WHAT THE TASK ASKS:
Set down the data below in full, exactly as it reads, but without the pictures.

#### SUPPLIED INFORMATION

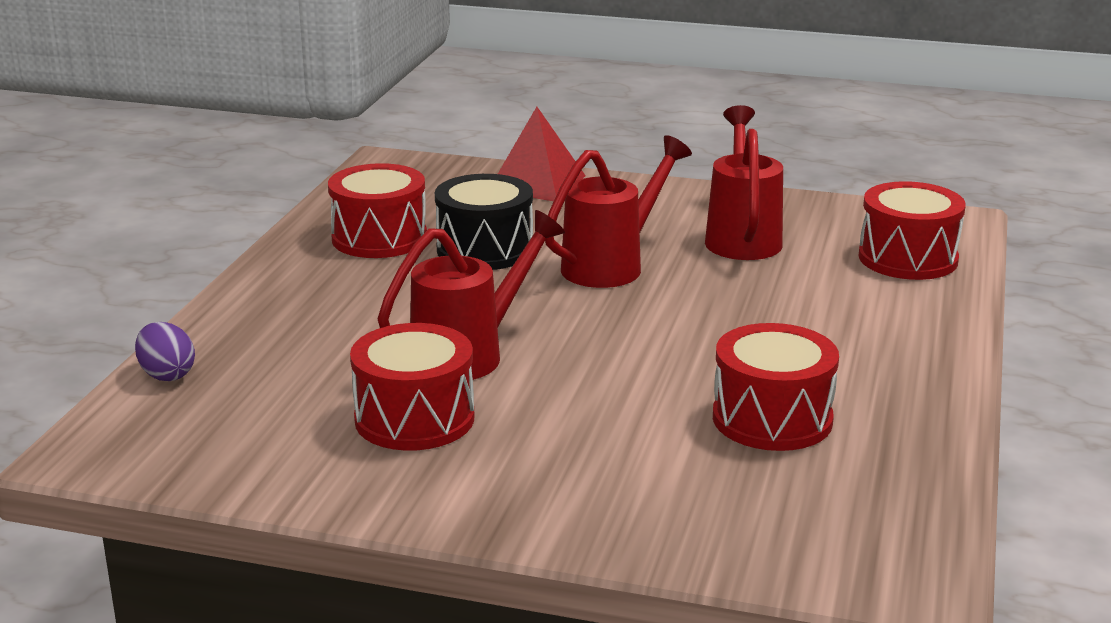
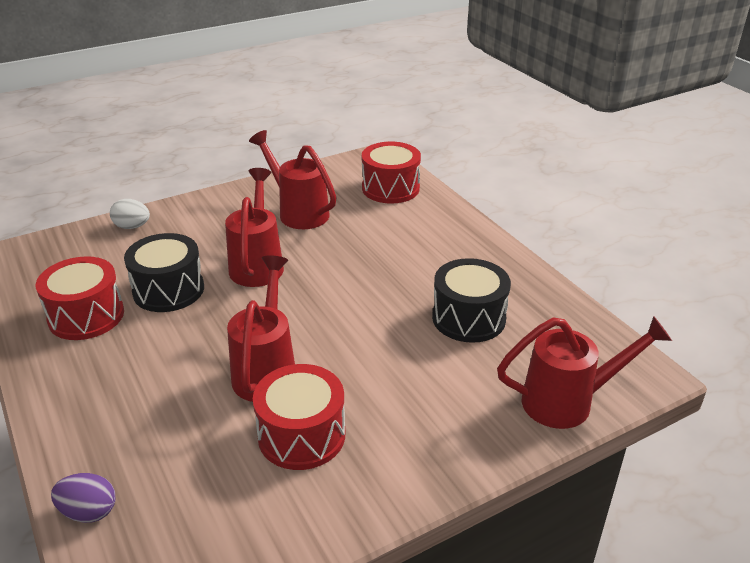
camera: 45 degrees left, 10 degrees up
(537, 183) = (132, 227): red pyramid -> white egg
(752, 549) = (568, 402): none -> red watering can
(772, 419) = (468, 318): red drum -> black drum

########

TASK OUTPUT:
camera: 45 degrees left, 10 degrees up
(537, 183) = (132, 227): red pyramid -> white egg
(752, 549) = (568, 402): none -> red watering can
(772, 419) = (468, 318): red drum -> black drum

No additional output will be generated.